Starting at the line with "Someone took away the PINK", retype every remaining line of the records exactly. Do not include pictures.

(EXCERPTED DATA)

──────

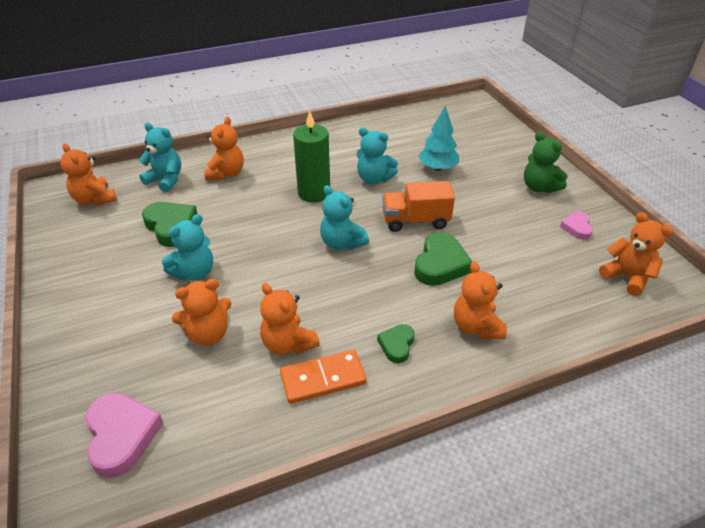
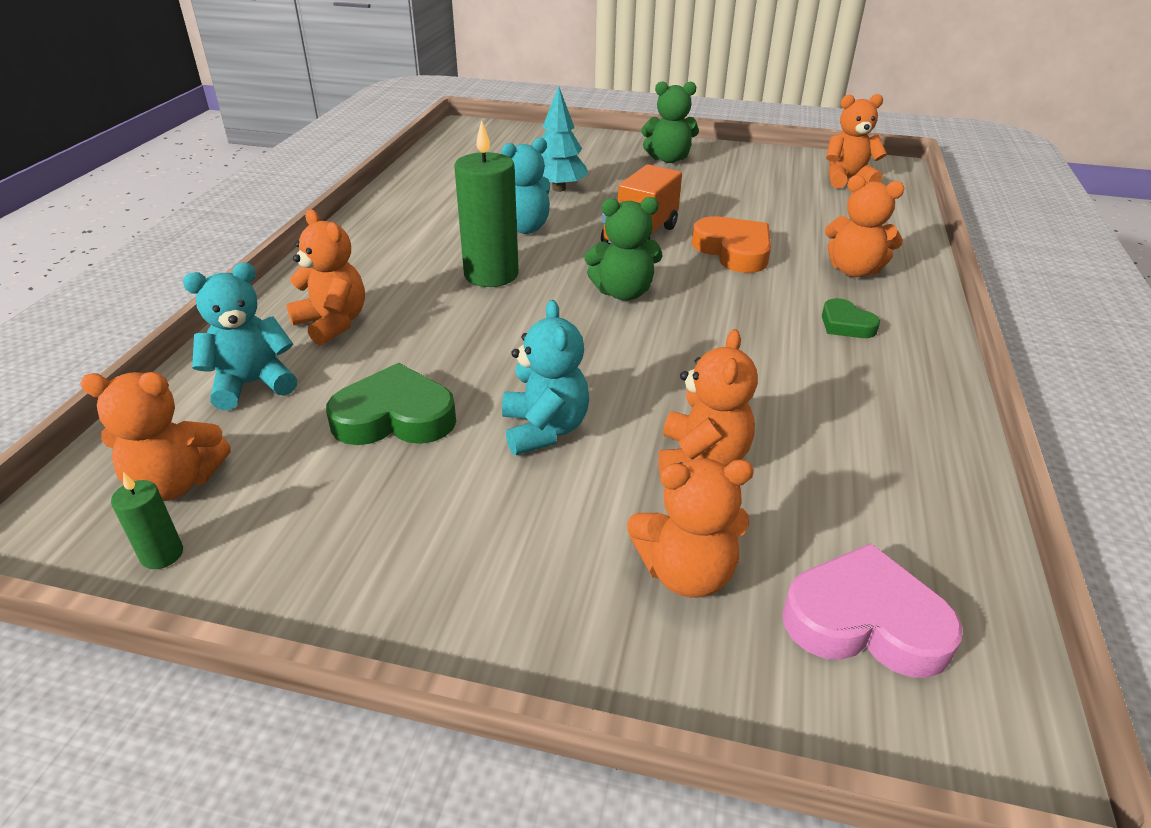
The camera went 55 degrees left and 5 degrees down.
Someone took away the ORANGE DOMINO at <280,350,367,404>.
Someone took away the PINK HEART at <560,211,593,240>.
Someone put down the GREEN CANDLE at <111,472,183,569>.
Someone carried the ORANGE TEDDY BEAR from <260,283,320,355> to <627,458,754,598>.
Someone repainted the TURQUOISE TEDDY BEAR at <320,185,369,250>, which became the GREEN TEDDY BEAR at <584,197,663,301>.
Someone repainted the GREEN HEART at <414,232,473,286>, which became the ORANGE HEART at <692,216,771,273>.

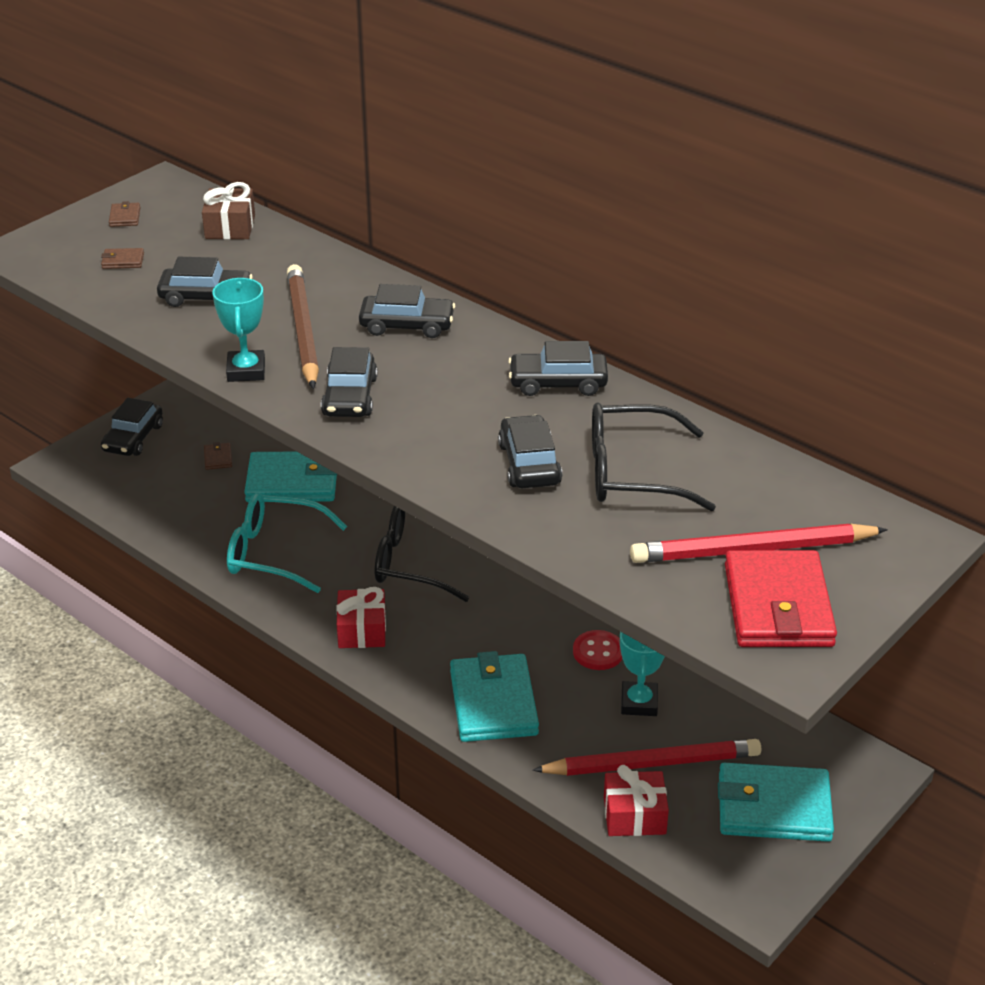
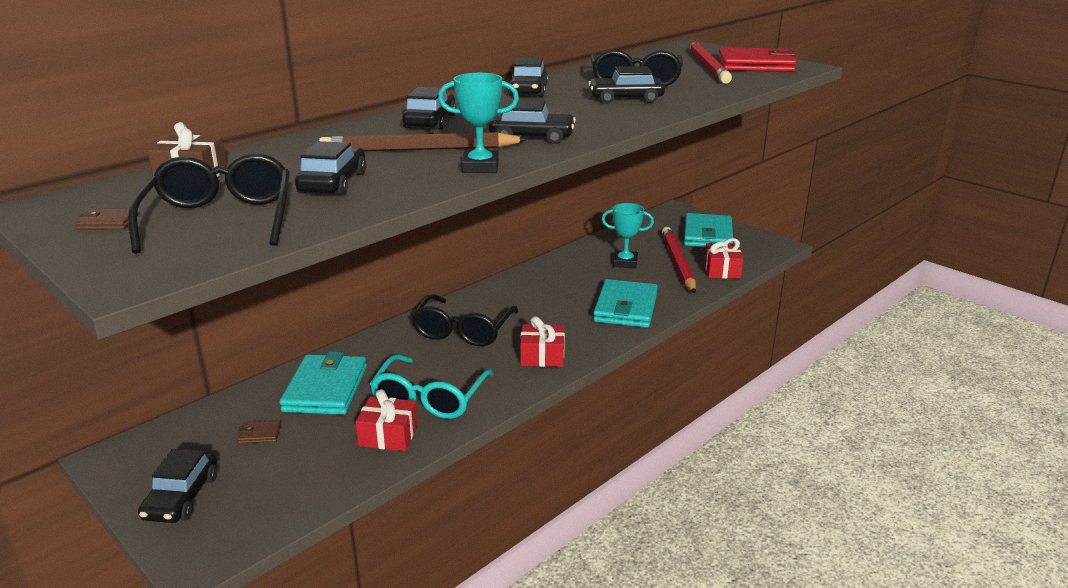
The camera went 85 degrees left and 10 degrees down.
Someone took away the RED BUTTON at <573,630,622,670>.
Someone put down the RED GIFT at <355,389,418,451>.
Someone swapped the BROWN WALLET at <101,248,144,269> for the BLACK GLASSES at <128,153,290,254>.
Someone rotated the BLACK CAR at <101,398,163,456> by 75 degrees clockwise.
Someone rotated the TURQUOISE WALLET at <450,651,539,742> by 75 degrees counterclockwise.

──────

(THE ANSWER)
Someone took away the PINK HEART at <560,211,593,240>.
Someone put down the GREEN CANDLE at <111,472,183,569>.
Someone carried the ORANGE TEDDY BEAR from <260,283,320,355> to <627,458,754,598>.
Someone repainted the TURQUOISE TEDDY BEAR at <320,185,369,250>, which became the GREEN TEDDY BEAR at <584,197,663,301>.
Someone repainted the GREEN HEART at <414,232,473,286>, which became the ORANGE HEART at <692,216,771,273>.

The camera went 85 degrees left and 10 degrees down.
Someone took away the RED BUTTON at <573,630,622,670>.
Someone put down the RED GIFT at <355,389,418,451>.
Someone swapped the BROWN WALLET at <101,248,144,269> for the BLACK GLASSES at <128,153,290,254>.
Someone rotated the BLACK CAR at <101,398,163,456> by 75 degrees clockwise.
Someone rotated the TURQUOISE WALLET at <450,651,539,742> by 75 degrees counterclockwise.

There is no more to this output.